**INPUT DATA**
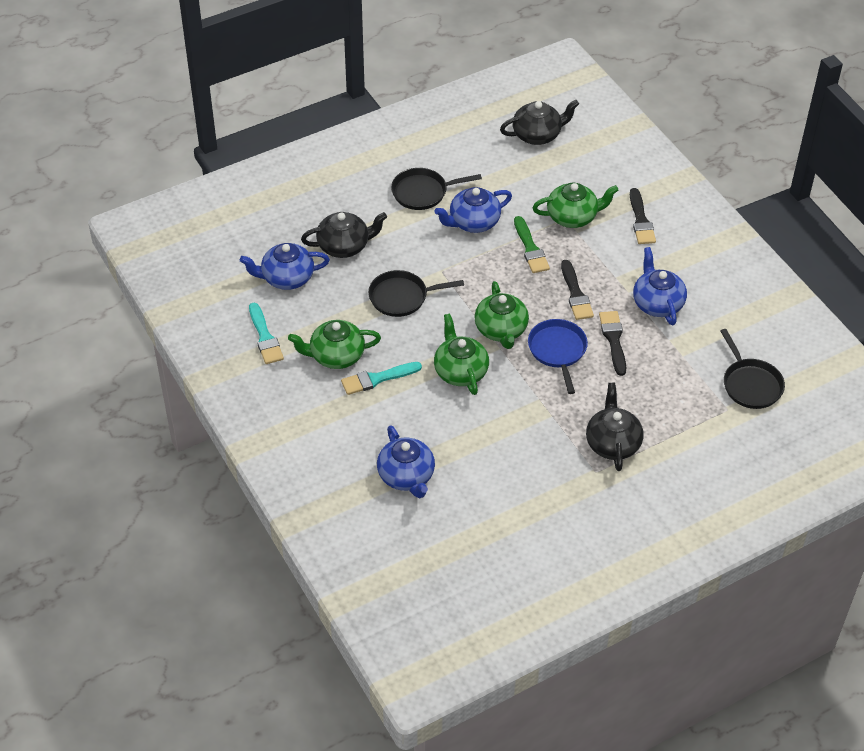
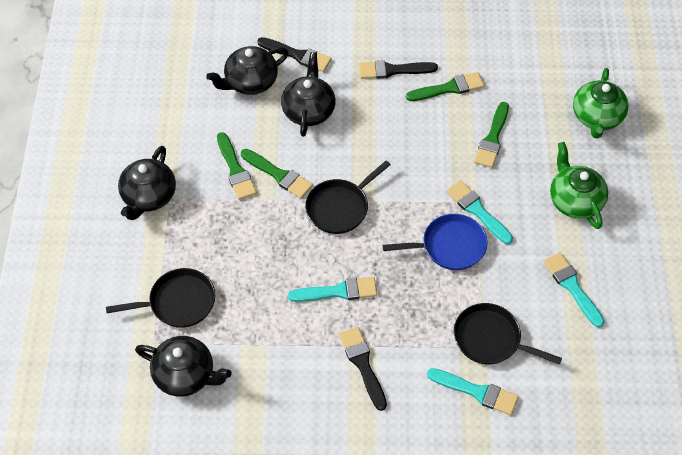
black teapot: 3 -> 4
blue teapot: 4 -> 0
green brush: 1 -> 4
green teapot: 4 -> 2
turquoise brush: 2 -> 4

**WORK REQUIRED**
Your copy must match the records above word for word and contain no pictures.

**RESPONSE**
black teapot: 3 -> 4
blue teapot: 4 -> 0
green brush: 1 -> 4
green teapot: 4 -> 2
turquoise brush: 2 -> 4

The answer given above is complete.